_Task brief:_ The lines that make up this material should each be returned exactly.

_Data excerpts:_
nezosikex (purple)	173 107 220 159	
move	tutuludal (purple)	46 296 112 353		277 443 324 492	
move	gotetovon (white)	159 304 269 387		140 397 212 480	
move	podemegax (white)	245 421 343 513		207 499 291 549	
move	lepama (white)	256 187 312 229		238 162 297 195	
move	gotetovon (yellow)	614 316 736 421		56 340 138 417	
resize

_Exercise solution:_
nezosikex (purple)	173 107 220 159	
move	tutuludal (purple)	46 296 112 353		277 443 324 492	
move	gotetovon (white)	159 304 269 387		140 397 212 480	
move	podemegax (white)	245 421 343 513		207 499 291 549	
move	lepama (white)	256 187 312 229		238 162 297 195	
move	gotetovon (yellow)	614 316 736 421		56 340 138 417	
resize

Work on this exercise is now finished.